# How to complete this task
Look for the line with "D3: diode (A GND, K AC1) -> none"; please transcribe it and every later line in the entries exactly, up to the end, leaving pictures out.

Revision tracking records:
· · · ·

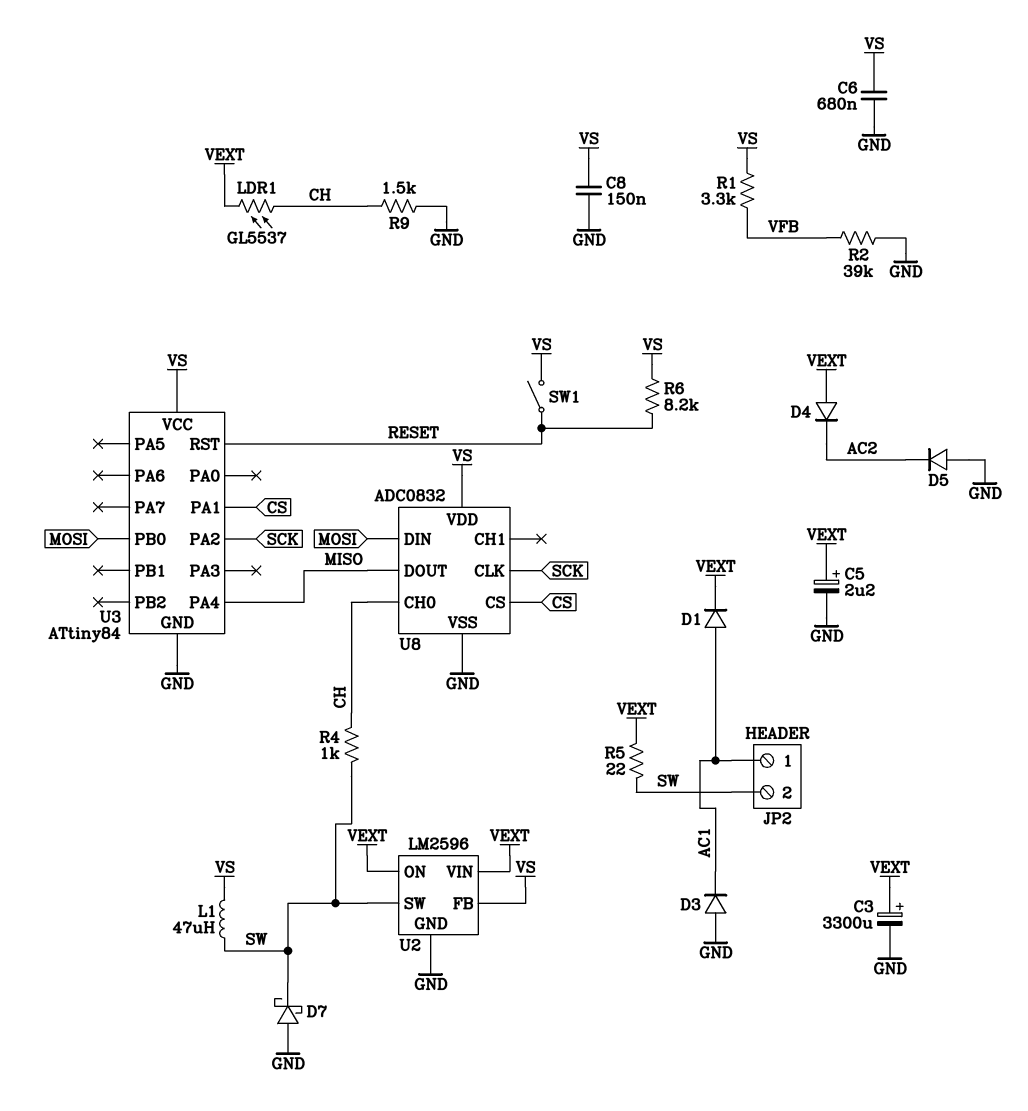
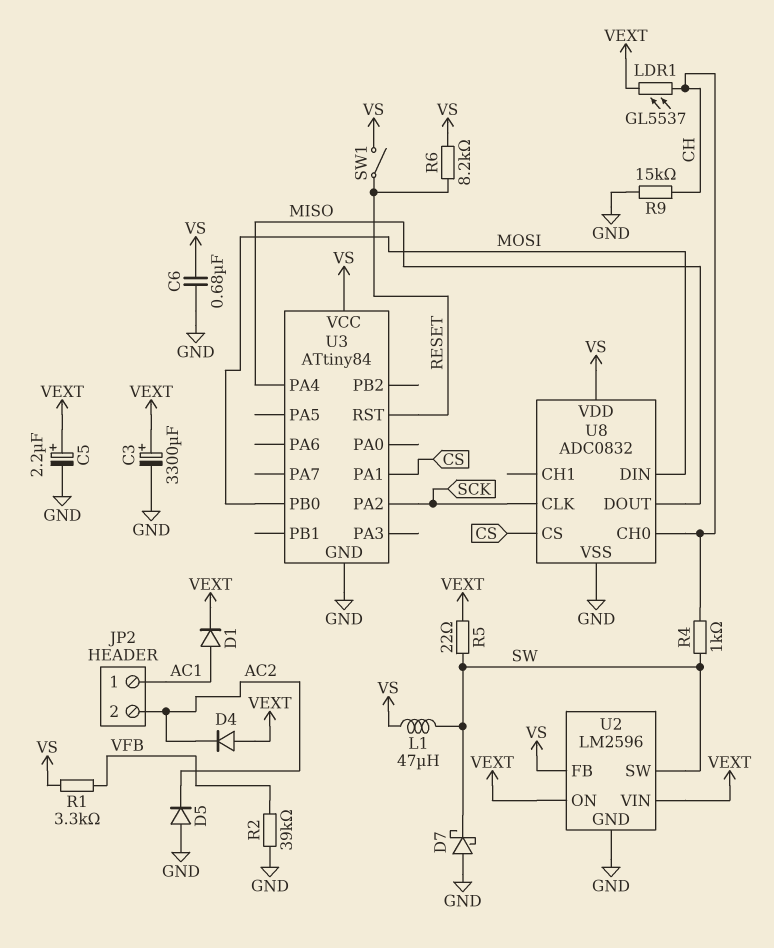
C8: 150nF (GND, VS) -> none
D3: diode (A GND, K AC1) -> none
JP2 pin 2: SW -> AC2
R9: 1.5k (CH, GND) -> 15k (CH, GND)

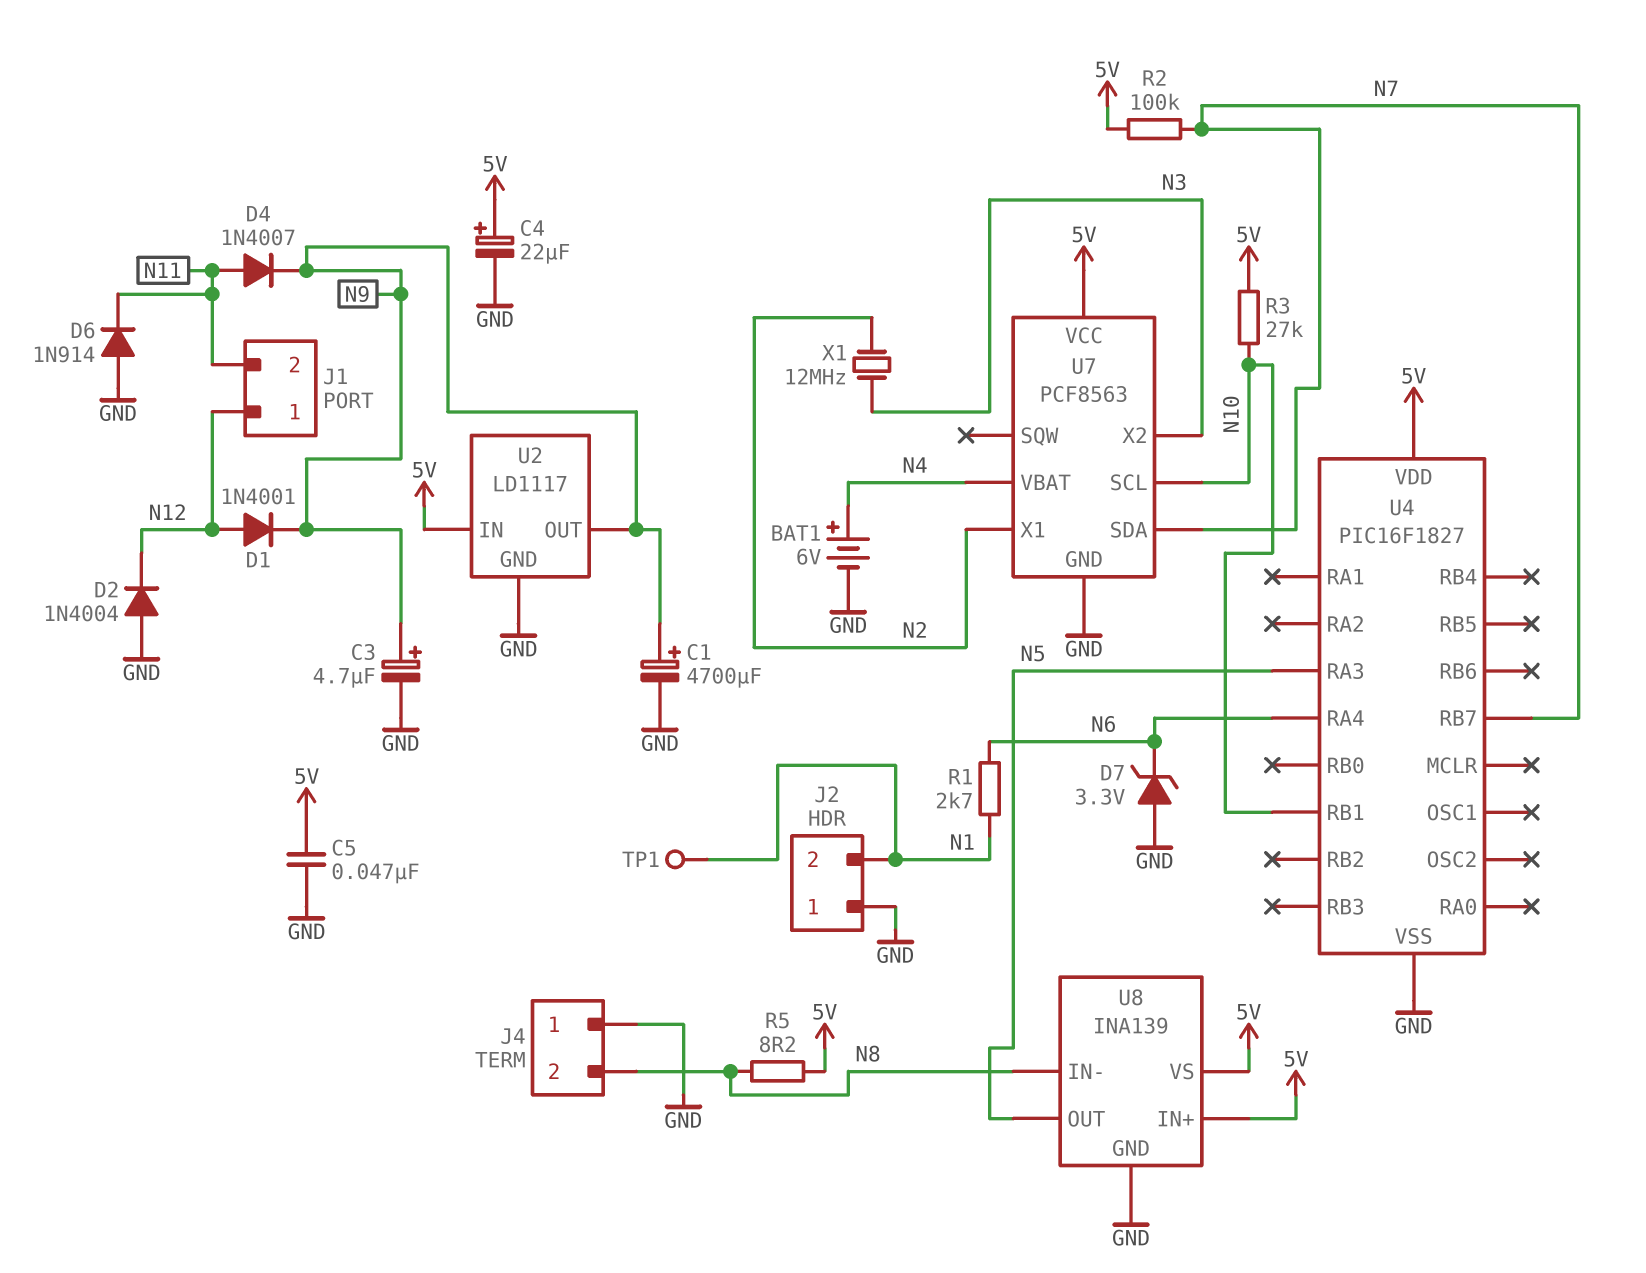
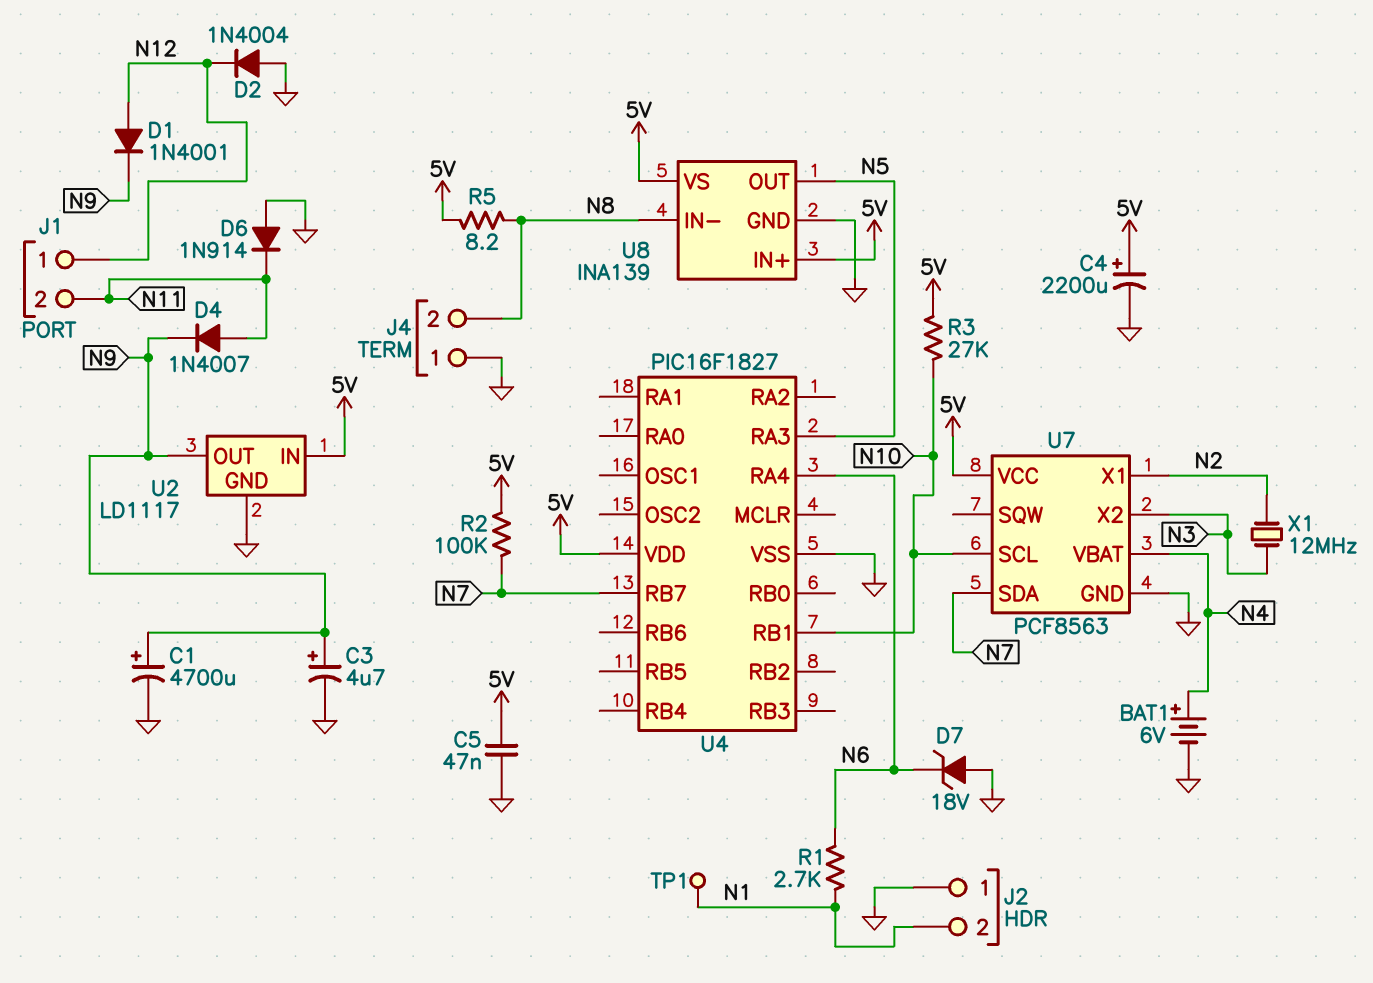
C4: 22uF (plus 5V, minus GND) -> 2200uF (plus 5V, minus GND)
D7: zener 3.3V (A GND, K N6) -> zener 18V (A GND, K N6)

· · · ·

# Result of the exercise
D3: diode (A GND, K AC1) -> none
JP2 pin 2: SW -> AC2
R9: 1.5k (CH, GND) -> 15k (CH, GND)

C4: 22uF (plus 5V, minus GND) -> 2200uF (plus 5V, minus GND)
D7: zener 3.3V (A GND, K N6) -> zener 18V (A GND, K N6)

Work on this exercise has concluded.